● **Assignment**
Every record below is to be retyped exactly.

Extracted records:
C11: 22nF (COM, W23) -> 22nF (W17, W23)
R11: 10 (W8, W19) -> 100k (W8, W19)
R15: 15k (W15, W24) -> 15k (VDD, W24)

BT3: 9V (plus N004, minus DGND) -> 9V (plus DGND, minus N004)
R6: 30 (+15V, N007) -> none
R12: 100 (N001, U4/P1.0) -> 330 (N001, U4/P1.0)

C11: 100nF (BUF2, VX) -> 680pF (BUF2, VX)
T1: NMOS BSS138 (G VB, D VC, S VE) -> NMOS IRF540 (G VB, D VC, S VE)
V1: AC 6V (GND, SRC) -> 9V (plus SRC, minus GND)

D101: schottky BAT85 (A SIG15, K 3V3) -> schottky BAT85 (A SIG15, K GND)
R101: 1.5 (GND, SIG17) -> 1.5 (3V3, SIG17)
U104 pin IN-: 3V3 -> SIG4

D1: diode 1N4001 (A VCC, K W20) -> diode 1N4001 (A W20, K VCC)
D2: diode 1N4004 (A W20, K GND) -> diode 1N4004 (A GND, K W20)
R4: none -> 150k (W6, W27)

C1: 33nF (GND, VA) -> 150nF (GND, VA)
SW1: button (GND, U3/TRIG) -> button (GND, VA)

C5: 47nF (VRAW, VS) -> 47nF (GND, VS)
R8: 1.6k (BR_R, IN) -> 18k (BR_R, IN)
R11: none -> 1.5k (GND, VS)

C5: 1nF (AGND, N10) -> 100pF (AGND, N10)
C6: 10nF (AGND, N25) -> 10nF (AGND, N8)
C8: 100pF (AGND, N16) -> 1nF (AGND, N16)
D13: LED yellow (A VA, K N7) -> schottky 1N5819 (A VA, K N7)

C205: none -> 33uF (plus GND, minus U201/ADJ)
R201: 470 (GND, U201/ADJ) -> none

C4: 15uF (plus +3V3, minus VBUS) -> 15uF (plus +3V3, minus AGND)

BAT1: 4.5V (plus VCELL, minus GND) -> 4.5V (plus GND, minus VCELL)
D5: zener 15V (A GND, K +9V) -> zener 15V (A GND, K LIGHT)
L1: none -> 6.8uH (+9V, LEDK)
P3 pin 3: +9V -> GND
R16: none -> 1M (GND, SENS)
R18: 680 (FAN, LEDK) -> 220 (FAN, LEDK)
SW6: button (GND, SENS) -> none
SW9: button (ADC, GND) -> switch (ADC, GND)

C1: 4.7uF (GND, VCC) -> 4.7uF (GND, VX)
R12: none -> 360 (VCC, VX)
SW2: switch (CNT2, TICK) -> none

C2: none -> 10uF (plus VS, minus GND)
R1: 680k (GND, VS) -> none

● **Final answer**
C11: 22nF (COM, W23) -> 22nF (W17, W23)
R11: 10 (W8, W19) -> 100k (W8, W19)
R15: 15k (W15, W24) -> 15k (VDD, W24)

BT3: 9V (plus N004, minus DGND) -> 9V (plus DGND, minus N004)
R6: 30 (+15V, N007) -> none
R12: 100 (N001, U4/P1.0) -> 330 (N001, U4/P1.0)

C11: 100nF (BUF2, VX) -> 680pF (BUF2, VX)
T1: NMOS BSS138 (G VB, D VC, S VE) -> NMOS IRF540 (G VB, D VC, S VE)
V1: AC 6V (GND, SRC) -> 9V (plus SRC, minus GND)

D101: schottky BAT85 (A SIG15, K 3V3) -> schottky BAT85 (A SIG15, K GND)
R101: 1.5 (GND, SIG17) -> 1.5 (3V3, SIG17)
U104 pin IN-: 3V3 -> SIG4

D1: diode 1N4001 (A VCC, K W20) -> diode 1N4001 (A W20, K VCC)
D2: diode 1N4004 (A W20, K GND) -> diode 1N4004 (A GND, K W20)
R4: none -> 150k (W6, W27)

C1: 33nF (GND, VA) -> 150nF (GND, VA)
SW1: button (GND, U3/TRIG) -> button (GND, VA)

C5: 47nF (VRAW, VS) -> 47nF (GND, VS)
R8: 1.6k (BR_R, IN) -> 18k (BR_R, IN)
R11: none -> 1.5k (GND, VS)

C5: 1nF (AGND, N10) -> 100pF (AGND, N10)
C6: 10nF (AGND, N25) -> 10nF (AGND, N8)
C8: 100pF (AGND, N16) -> 1nF (AGND, N16)
D13: LED yellow (A VA, K N7) -> schottky 1N5819 (A VA, K N7)

C205: none -> 33uF (plus GND, minus U201/ADJ)
R201: 470 (GND, U201/ADJ) -> none

C4: 15uF (plus +3V3, minus VBUS) -> 15uF (plus +3V3, minus AGND)

BAT1: 4.5V (plus VCELL, minus GND) -> 4.5V (plus GND, minus VCELL)
D5: zener 15V (A GND, K +9V) -> zener 15V (A GND, K LIGHT)
L1: none -> 6.8uH (+9V, LEDK)
P3 pin 3: +9V -> GND
R16: none -> 1M (GND, SENS)
R18: 680 (FAN, LEDK) -> 220 (FAN, LEDK)
SW6: button (GND, SENS) -> none
SW9: button (ADC, GND) -> switch (ADC, GND)

C1: 4.7uF (GND, VCC) -> 4.7uF (GND, VX)
R12: none -> 360 (VCC, VX)
SW2: switch (CNT2, TICK) -> none

C2: none -> 10uF (plus VS, minus GND)
R1: 680k (GND, VS) -> none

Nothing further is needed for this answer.